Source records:

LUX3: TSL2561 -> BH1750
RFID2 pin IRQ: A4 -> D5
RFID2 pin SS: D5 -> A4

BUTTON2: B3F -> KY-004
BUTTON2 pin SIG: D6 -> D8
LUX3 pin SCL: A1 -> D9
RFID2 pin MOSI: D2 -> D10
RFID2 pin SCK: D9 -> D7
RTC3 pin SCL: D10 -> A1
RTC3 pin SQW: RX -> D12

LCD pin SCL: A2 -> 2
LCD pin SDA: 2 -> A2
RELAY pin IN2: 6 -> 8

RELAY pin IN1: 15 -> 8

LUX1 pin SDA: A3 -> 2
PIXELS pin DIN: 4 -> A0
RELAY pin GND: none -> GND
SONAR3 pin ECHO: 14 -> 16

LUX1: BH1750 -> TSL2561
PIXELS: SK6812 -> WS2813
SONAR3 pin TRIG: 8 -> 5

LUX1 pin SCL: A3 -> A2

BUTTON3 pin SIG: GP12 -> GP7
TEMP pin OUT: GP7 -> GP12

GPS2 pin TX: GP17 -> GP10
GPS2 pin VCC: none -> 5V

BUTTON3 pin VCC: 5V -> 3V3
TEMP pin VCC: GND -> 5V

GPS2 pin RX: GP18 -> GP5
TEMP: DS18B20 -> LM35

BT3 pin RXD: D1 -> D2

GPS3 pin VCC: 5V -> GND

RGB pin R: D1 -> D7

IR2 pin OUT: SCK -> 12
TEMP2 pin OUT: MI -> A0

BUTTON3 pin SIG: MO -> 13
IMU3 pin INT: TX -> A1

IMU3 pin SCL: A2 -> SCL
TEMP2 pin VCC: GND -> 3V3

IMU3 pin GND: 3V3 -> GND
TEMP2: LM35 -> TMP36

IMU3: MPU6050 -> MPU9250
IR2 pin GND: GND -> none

--- What you are asked to do ---
Exactly as shown above, return all of the entries.

--- Response area ---
LUX3: TSL2561 -> BH1750
RFID2 pin IRQ: A4 -> D5
RFID2 pin SS: D5 -> A4

BUTTON2: B3F -> KY-004
BUTTON2 pin SIG: D6 -> D8
LUX3 pin SCL: A1 -> D9
RFID2 pin MOSI: D2 -> D10
RFID2 pin SCK: D9 -> D7
RTC3 pin SCL: D10 -> A1
RTC3 pin SQW: RX -> D12

LCD pin SCL: A2 -> 2
LCD pin SDA: 2 -> A2
RELAY pin IN2: 6 -> 8

RELAY pin IN1: 15 -> 8

LUX1 pin SDA: A3 -> 2
PIXELS pin DIN: 4 -> A0
RELAY pin GND: none -> GND
SONAR3 pin ECHO: 14 -> 16

LUX1: BH1750 -> TSL2561
PIXELS: SK6812 -> WS2813
SONAR3 pin TRIG: 8 -> 5

LUX1 pin SCL: A3 -> A2

BUTTON3 pin SIG: GP12 -> GP7
TEMP pin OUT: GP7 -> GP12

GPS2 pin TX: GP17 -> GP10
GPS2 pin VCC: none -> 5V

BUTTON3 pin VCC: 5V -> 3V3
TEMP pin VCC: GND -> 5V

GPS2 pin RX: GP18 -> GP5
TEMP: DS18B20 -> LM35

BT3 pin RXD: D1 -> D2

GPS3 pin VCC: 5V -> GND

RGB pin R: D1 -> D7

IR2 pin OUT: SCK -> 12
TEMP2 pin OUT: MI -> A0

BUTTON3 pin SIG: MO -> 13
IMU3 pin INT: TX -> A1

IMU3 pin SCL: A2 -> SCL
TEMP2 pin VCC: GND -> 3V3

IMU3 pin GND: 3V3 -> GND
TEMP2: LM35 -> TMP36

IMU3: MPU6050 -> MPU9250
IR2 pin GND: GND -> none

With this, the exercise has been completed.